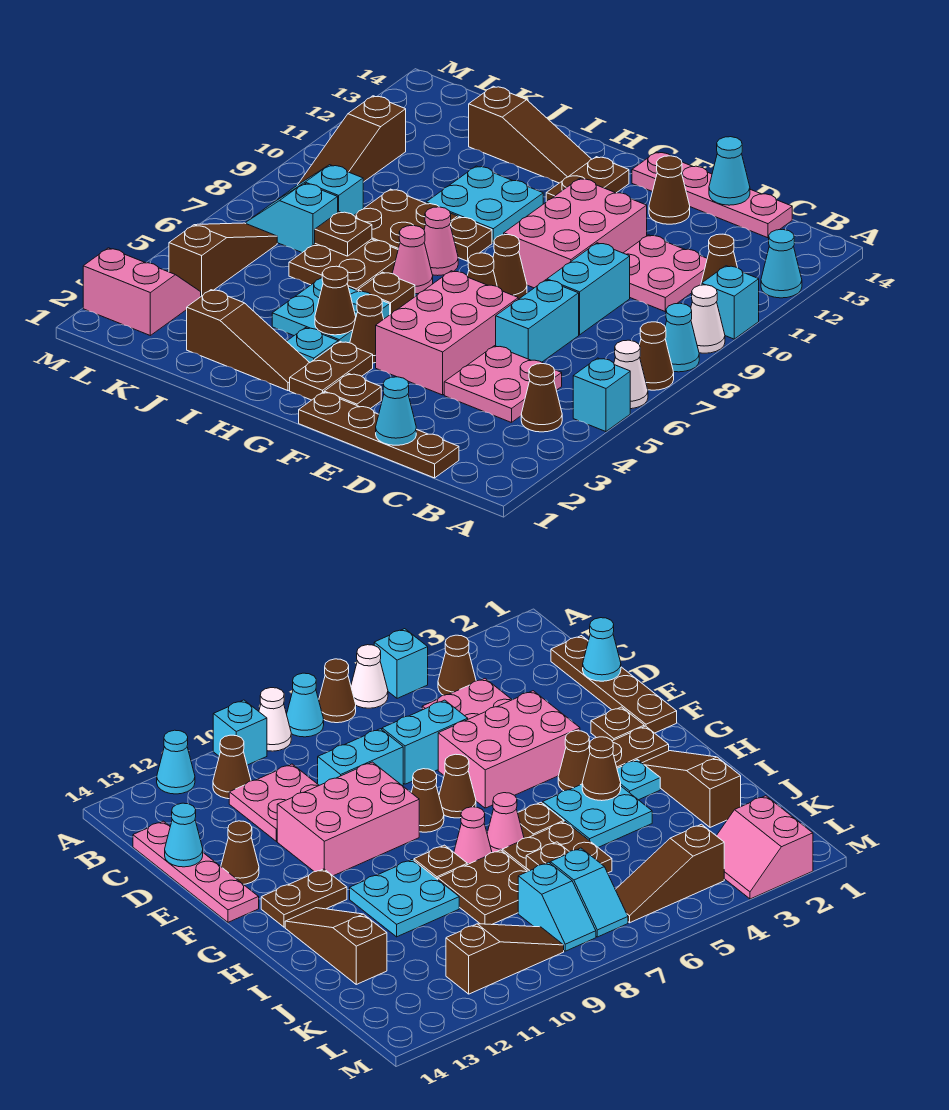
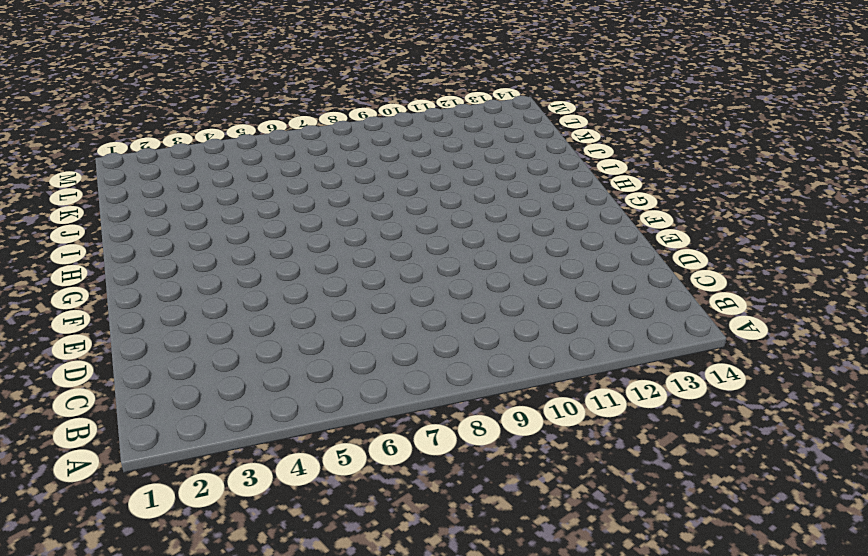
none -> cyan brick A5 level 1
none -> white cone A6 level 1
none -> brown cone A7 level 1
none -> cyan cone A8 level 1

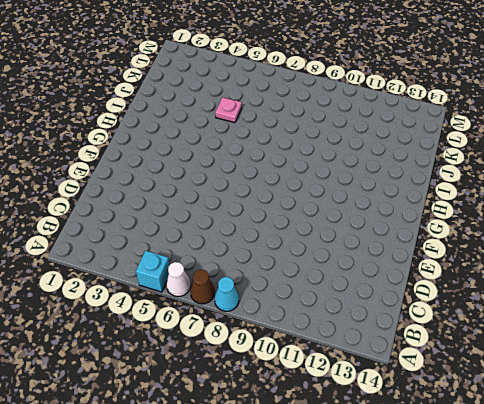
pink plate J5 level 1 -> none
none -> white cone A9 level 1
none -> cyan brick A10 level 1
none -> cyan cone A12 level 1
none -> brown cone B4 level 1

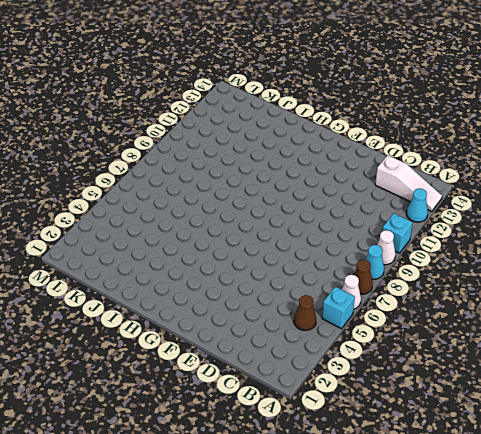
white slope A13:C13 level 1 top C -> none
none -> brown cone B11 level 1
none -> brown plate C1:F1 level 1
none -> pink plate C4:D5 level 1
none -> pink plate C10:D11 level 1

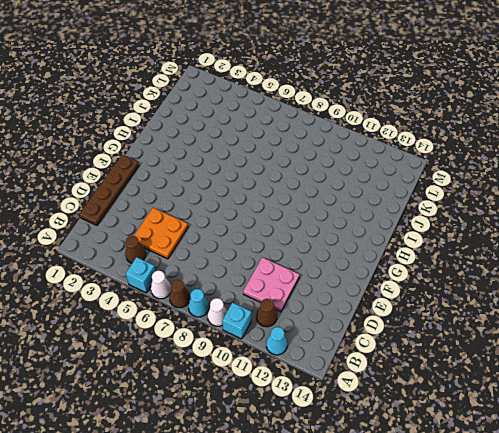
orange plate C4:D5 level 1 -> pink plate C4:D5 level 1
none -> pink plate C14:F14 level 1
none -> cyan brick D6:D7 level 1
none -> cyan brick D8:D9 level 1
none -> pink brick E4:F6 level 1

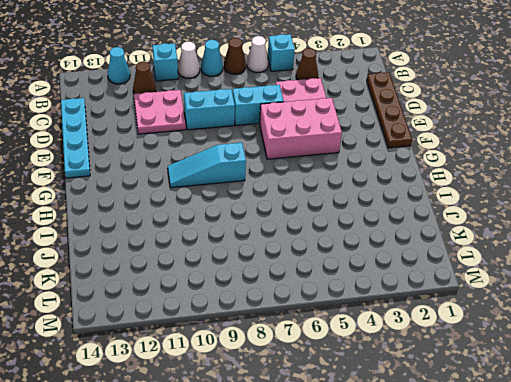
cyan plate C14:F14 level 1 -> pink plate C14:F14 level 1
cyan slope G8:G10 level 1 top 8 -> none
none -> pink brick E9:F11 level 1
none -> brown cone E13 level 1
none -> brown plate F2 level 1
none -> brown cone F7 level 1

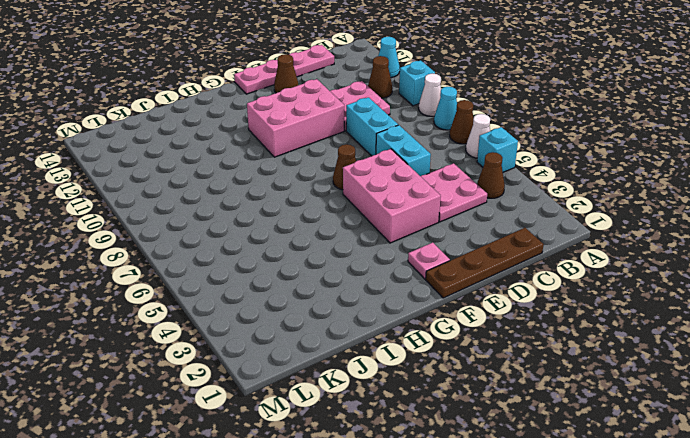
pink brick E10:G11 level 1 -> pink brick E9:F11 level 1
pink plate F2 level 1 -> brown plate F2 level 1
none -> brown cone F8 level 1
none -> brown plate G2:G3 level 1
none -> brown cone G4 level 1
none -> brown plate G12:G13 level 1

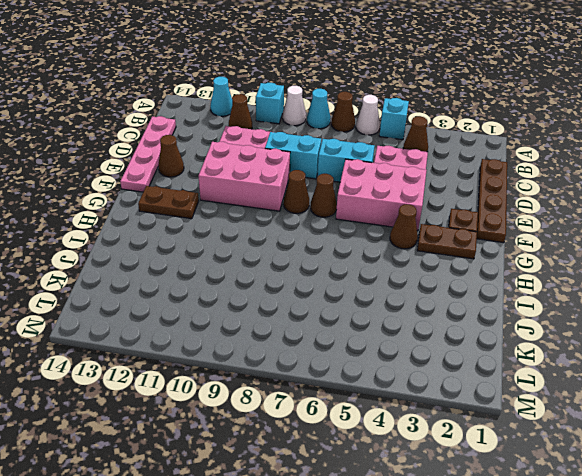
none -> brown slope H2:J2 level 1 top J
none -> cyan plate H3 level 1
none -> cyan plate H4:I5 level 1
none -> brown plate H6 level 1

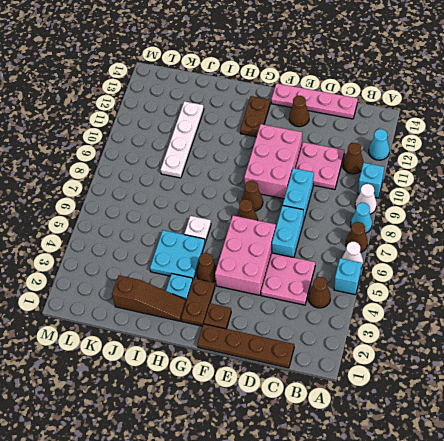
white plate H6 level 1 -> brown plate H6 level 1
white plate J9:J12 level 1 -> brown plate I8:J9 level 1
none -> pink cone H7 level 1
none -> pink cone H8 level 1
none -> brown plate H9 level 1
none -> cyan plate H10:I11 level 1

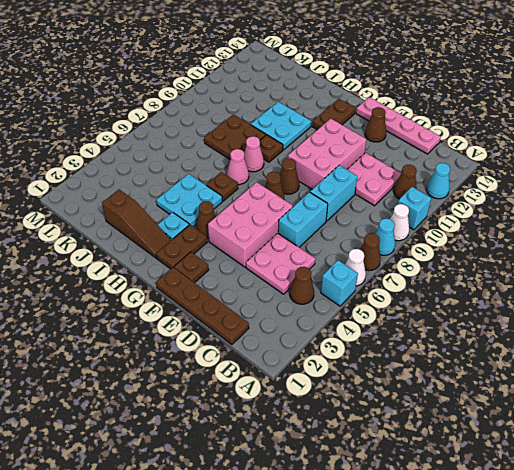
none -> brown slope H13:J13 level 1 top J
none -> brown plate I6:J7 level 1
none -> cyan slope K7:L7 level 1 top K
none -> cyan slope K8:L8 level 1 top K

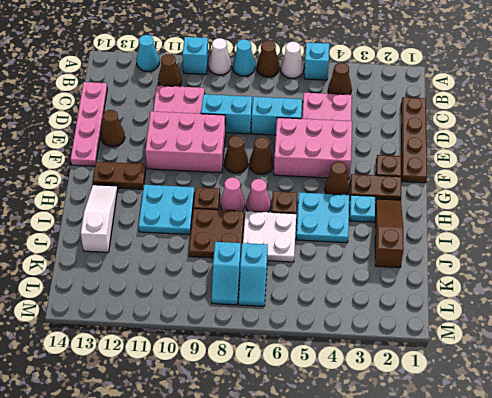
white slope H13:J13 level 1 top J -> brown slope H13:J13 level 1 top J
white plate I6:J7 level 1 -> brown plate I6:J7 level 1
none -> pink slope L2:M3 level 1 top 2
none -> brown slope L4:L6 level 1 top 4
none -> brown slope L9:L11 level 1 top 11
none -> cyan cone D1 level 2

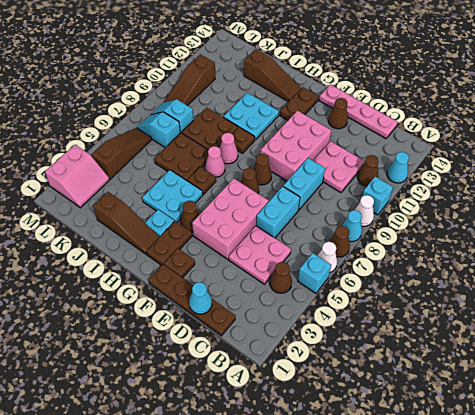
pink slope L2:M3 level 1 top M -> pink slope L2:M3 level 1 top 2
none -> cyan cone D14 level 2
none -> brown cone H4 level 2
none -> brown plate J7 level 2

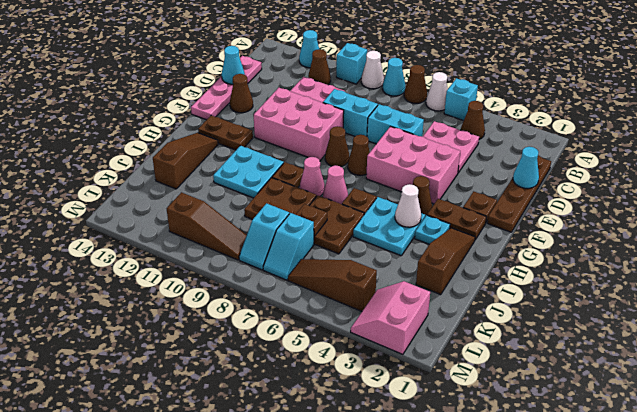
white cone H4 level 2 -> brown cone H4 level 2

§ §

▶ **EXERCISE GOAL**: Your copy should hold the lines from the one with "none -> cyan brick D6:D7 level 1" up to and including the one with "none -> brown cone G4 level 1", exactly as in the data above, and no pictures.

▶ **SOLUTION FOR THIS TASK**:
none -> cyan brick D6:D7 level 1
none -> cyan brick D8:D9 level 1
none -> pink brick E4:F6 level 1

cyan plate C14:F14 level 1 -> pink plate C14:F14 level 1
cyan slope G8:G10 level 1 top 8 -> none
none -> pink brick E9:F11 level 1
none -> brown cone E13 level 1
none -> brown plate F2 level 1
none -> brown cone F7 level 1

pink brick E10:G11 level 1 -> pink brick E9:F11 level 1
pink plate F2 level 1 -> brown plate F2 level 1
none -> brown cone F8 level 1
none -> brown plate G2:G3 level 1
none -> brown cone G4 level 1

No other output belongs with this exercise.